-------- Source data

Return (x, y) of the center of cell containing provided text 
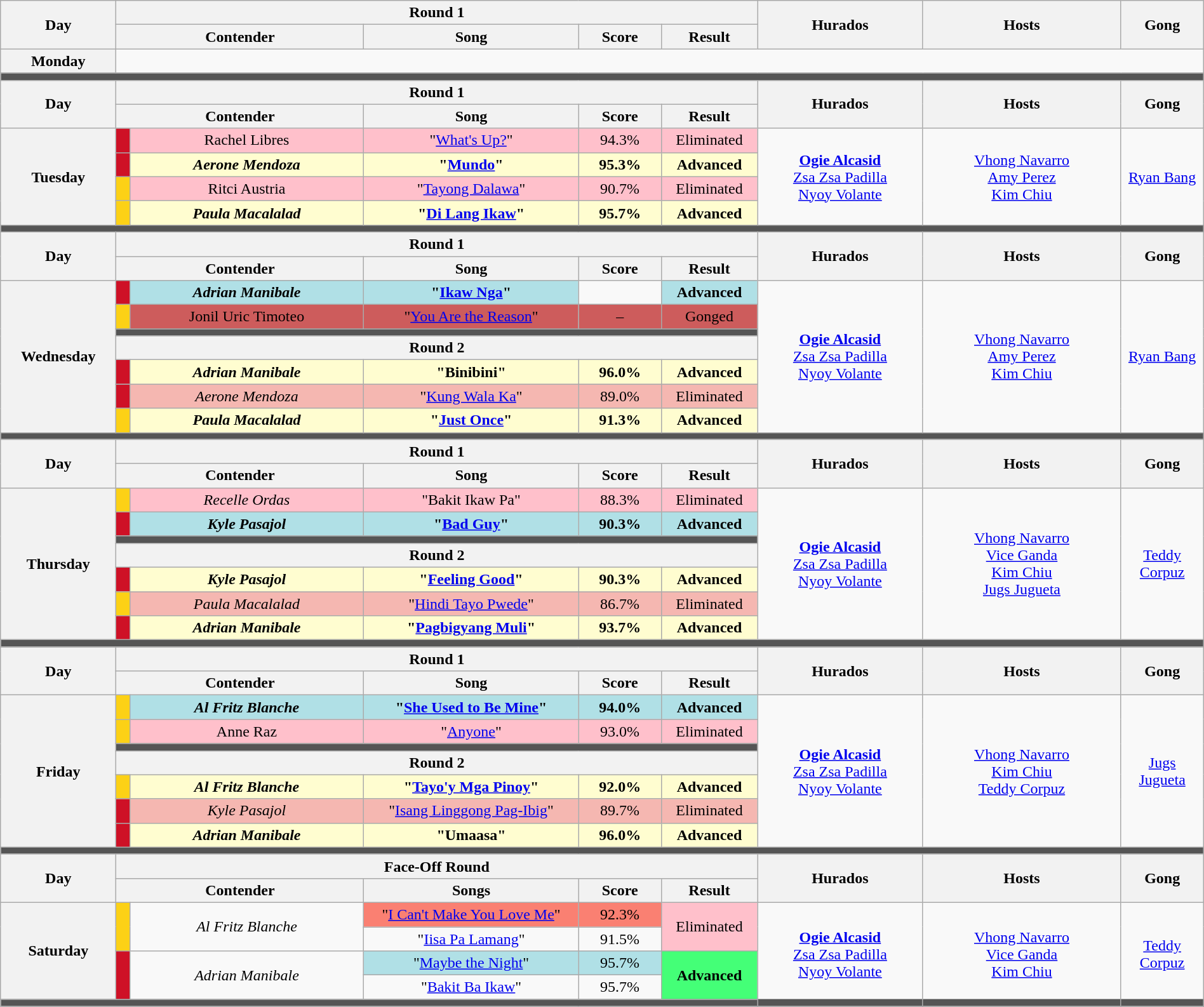
"Feeling Good" (471, 579)
"Anyone" (471, 732)
Saturday (58, 951)
94.3% (620, 140)
"She Used to Be Mine" (471, 707)
Face-Off Round (437, 866)
Rachel Libres (246, 140)
"Umaasa" (471, 835)
"Bakit Ba Ikaw" (471, 987)
"Tayong Dalawa" (471, 189)
Vhong NavarroVice GandaKim ChiuJugs Jugueta (1022, 564)
"Hindi Tayo Pwede" (471, 604)
Monday (58, 61)
"Di Lang Ikaw" (471, 213)
Friday (58, 771)
"What's Up?" (471, 140)
93.0% (620, 732)
Ritci Austria (246, 189)
"Mundo" (471, 164)
Vhong NavarroKim ChiuTeddy Corpuz (1022, 771)
86.7% (620, 604)
Recelle Ordas (246, 500)
"Binibini" (471, 372)
92.0% (620, 787)
90.7% (620, 189)
"Tayo'y Mga Pinoy" (471, 787)
"Ikaw Nga" (471, 293)
Songs (471, 890)
"Isang Linggong Pag-Ibig" (471, 811)
93.7% (620, 628)
Jugs Jugueta (1162, 771)
Vhong NavarroVice GandaKim Chiu (1022, 954)
"Bakit Ikaw Pa" (471, 500)
Anne Raz (246, 732)
"Bad Guy" (471, 524)
Jonil Uric Timoteo (246, 317)
"Just Once" (471, 420)
Gonged (709, 317)
Wednesday (58, 357)
"Pagbigyang Muli" (471, 628)
Tuesday (58, 177)
– (620, 317)
"Maybe the Night" (471, 963)
Thursday (58, 564)
89.0% (620, 396)
"You Are the Reason" (471, 317)
92.3% (620, 914)
91.3% (620, 420)
95.3% (620, 164)
94.0% (620, 707)
"Kung Wala Ka" (471, 396)
"Iisa Pa Lamang" (471, 939)
88.3% (620, 500)
"I Can't Make You Love Me" (471, 914)
91.5% (620, 939)
89.7% (620, 811)
Return the [X, Y] coordinate for the center point of the cell that contains the specified text.  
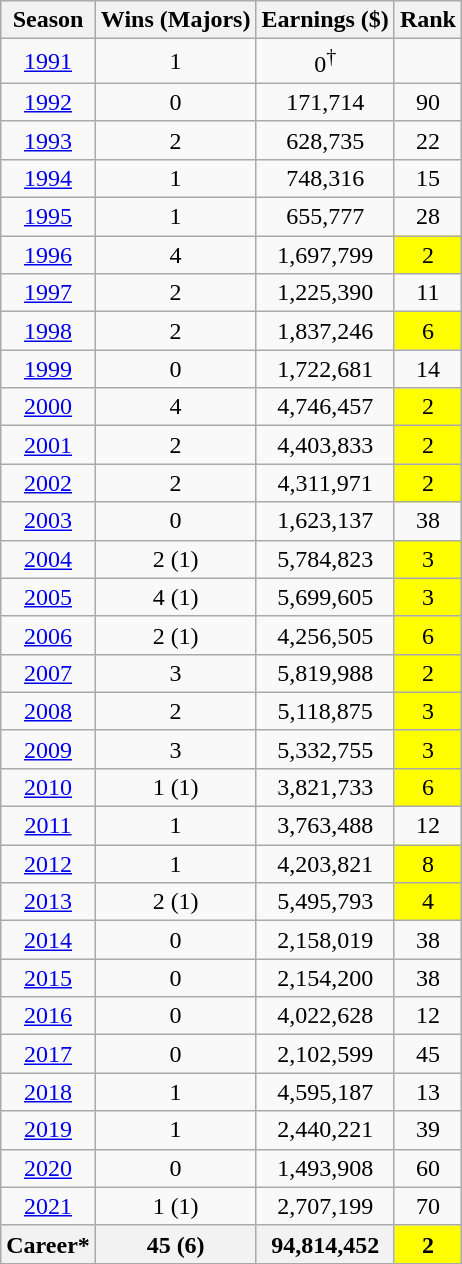
2007 [48, 673]
171,714 [325, 102]
2015 [48, 978]
2010 [48, 787]
4,746,457 [325, 407]
22 [428, 140]
1992 [48, 102]
94,814,452 [325, 1244]
1993 [48, 140]
5,784,823 [325, 559]
5,118,875 [325, 711]
1996 [48, 255]
Rank [428, 20]
2009 [48, 749]
1,837,246 [325, 331]
1991 [48, 62]
1994 [48, 178]
1,697,799 [325, 255]
2,707,199 [325, 1206]
14 [428, 369]
2005 [48, 597]
Wins (Majors) [176, 20]
4,256,505 [325, 635]
2002 [48, 483]
2004 [48, 559]
8 [428, 864]
2017 [48, 1054]
655,777 [325, 217]
2006 [48, 635]
4 (1) [176, 597]
5,495,793 [325, 902]
4,595,187 [325, 1092]
0† [325, 62]
2008 [48, 711]
90 [428, 102]
1,623,137 [325, 521]
4,311,971 [325, 483]
4,022,628 [325, 1016]
5,332,755 [325, 749]
39 [428, 1130]
4,403,833 [325, 445]
2000 [48, 407]
1998 [48, 331]
1999 [48, 369]
Career* [48, 1244]
1,225,390 [325, 293]
2001 [48, 445]
2019 [48, 1130]
5,699,605 [325, 597]
1995 [48, 217]
2014 [48, 940]
13 [428, 1092]
3,821,733 [325, 787]
1997 [48, 293]
2011 [48, 826]
4,203,821 [325, 864]
11 [428, 293]
2018 [48, 1092]
15 [428, 178]
3,763,488 [325, 826]
45 [428, 1054]
Earnings ($) [325, 20]
2021 [48, 1206]
628,735 [325, 140]
45 (6) [176, 1244]
2003 [48, 521]
2016 [48, 1016]
5,819,988 [325, 673]
2,102,599 [325, 1054]
2020 [48, 1168]
Season [48, 20]
70 [428, 1206]
1,493,908 [325, 1168]
28 [428, 217]
2,440,221 [325, 1130]
748,316 [325, 178]
1,722,681 [325, 369]
2,154,200 [325, 978]
2012 [48, 864]
2,158,019 [325, 940]
60 [428, 1168]
2013 [48, 902]
Detect which cell encompasses the target text, then output its [X, Y] center coordinate. 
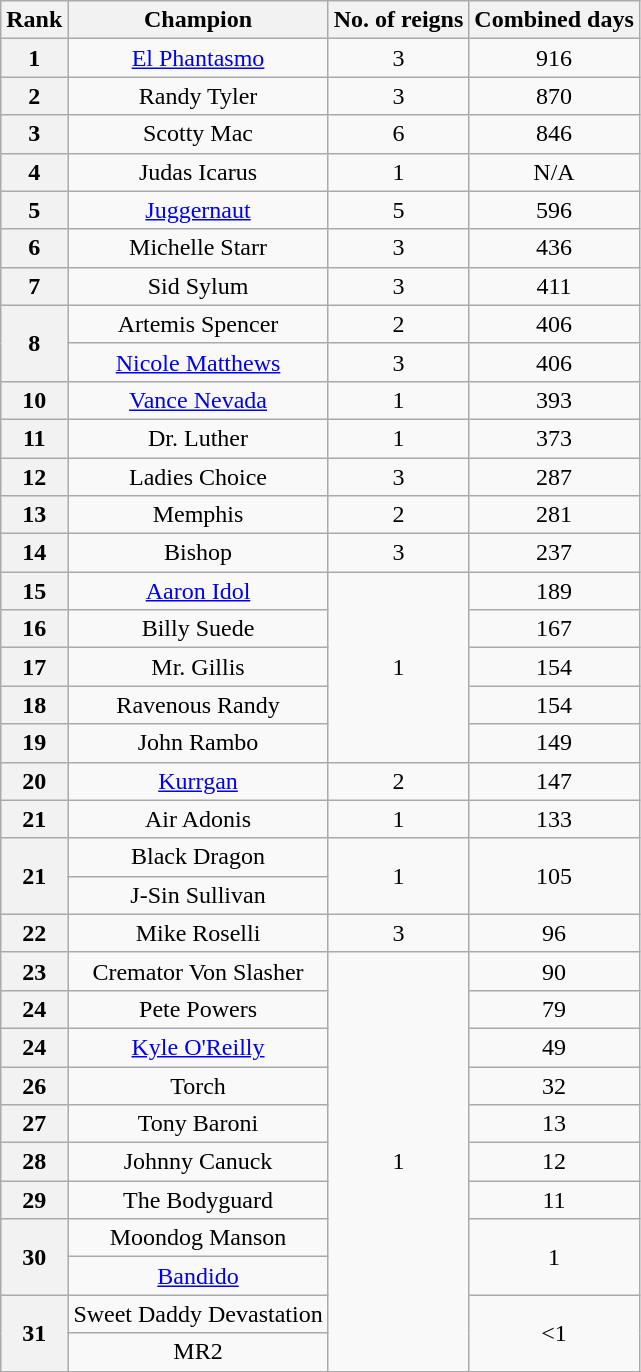
436 [554, 248]
Champion [198, 20]
Randy Tyler [198, 96]
N/A [554, 172]
411 [554, 286]
Billy Suede [198, 629]
Mike Roselli [198, 933]
19 [34, 743]
18 [34, 705]
Kurrgan [198, 781]
281 [554, 515]
79 [554, 1009]
Juggernaut [198, 210]
J-Sin Sullivan [198, 895]
<1 [554, 1333]
Vance Nevada [198, 400]
Bishop [198, 553]
Sweet Daddy Devastation [198, 1314]
26 [34, 1085]
Michelle Starr [198, 248]
Combined days [554, 20]
Moondog Manson [198, 1238]
Dr. Luther [198, 438]
Memphis [198, 515]
John Rambo [198, 743]
149 [554, 743]
105 [554, 876]
916 [554, 58]
El Phantasmo [198, 58]
90 [554, 971]
133 [554, 819]
49 [554, 1047]
7 [34, 286]
393 [554, 400]
Air Adonis [198, 819]
Torch [198, 1085]
Judas Icarus [198, 172]
22 [34, 933]
Tony Baroni [198, 1124]
Kyle O'Reilly [198, 1047]
Black Dragon [198, 857]
Scotty Mac [198, 134]
29 [34, 1200]
189 [554, 591]
Rank [34, 20]
Ravenous Randy [198, 705]
4 [34, 172]
Artemis Spencer [198, 324]
14 [34, 553]
17 [34, 667]
596 [554, 210]
28 [34, 1162]
30 [34, 1257]
147 [554, 781]
870 [554, 96]
96 [554, 933]
27 [34, 1124]
Cremator Von Slasher [198, 971]
The Bodyguard [198, 1200]
MR2 [198, 1352]
32 [554, 1085]
8 [34, 343]
No. of reigns [398, 20]
Ladies Choice [198, 477]
287 [554, 477]
15 [34, 591]
Nicole Matthews [198, 362]
Mr. Gillis [198, 667]
10 [34, 400]
20 [34, 781]
Aaron Idol [198, 591]
Pete Powers [198, 1009]
31 [34, 1333]
237 [554, 553]
Sid Sylum [198, 286]
846 [554, 134]
16 [34, 629]
Johnny Canuck [198, 1162]
373 [554, 438]
Bandido [198, 1276]
23 [34, 971]
167 [554, 629]
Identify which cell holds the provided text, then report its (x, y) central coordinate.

----------------

Convert the lines of the listing above, from the line containing "2007 [48, 673]" through the line containing "1999 [48, 369]", into a JSON list of strings with one string per line and blank lines omitted.

[
  "2007 [48, 673]",
  "171,714 [325, 102]",
  "2015 [48, 978]",
  "2010 [48, 787]",
  "4,746,457 [325, 407]",
  "22 [428, 140]",
  "1992 [48, 102]",
  "94,814,452 [325, 1244]",
  "1993 [48, 140]",
  "5,784,823 [325, 559]",
  "5,118,875 [325, 711]",
  "1996 [48, 255]",
  "Rank [428, 20]",
  "2009 [48, 749]",
  "1,837,246 [325, 331]",
  "1991 [48, 62]",
  "1994 [48, 178]",
  "1,697,799 [325, 255]",
  "2,707,199 [325, 1206]",
  "14 [428, 369]",
  "2005 [48, 597]",
  "Wins (Majors) [176, 20]",
  "4,256,505 [325, 635]",
  "2002 [48, 483]",
  "2004 [48, 559]",
  "8 [428, 864]",
  "2017 [48, 1054]",
  "655,777 [325, 217]",
  "2006 [48, 635]",
  "4 (1) [176, 597]",
  "5,495,793 [325, 902]",
  "4,595,187 [325, 1092]",
  "0† [325, 62]",
  "2008 [48, 711]",
  "90 [428, 102]",
  "1,623,137 [325, 521]",
  "4,311,971 [325, 483]",
  "4,022,628 [325, 1016]",
  "5,332,755 [325, 749]",
  "39 [428, 1130]",
  "4,403,833 [325, 445]",
  "2000 [48, 407]",
  "1998 [48, 331]",
  "1999 [48, 369]"
]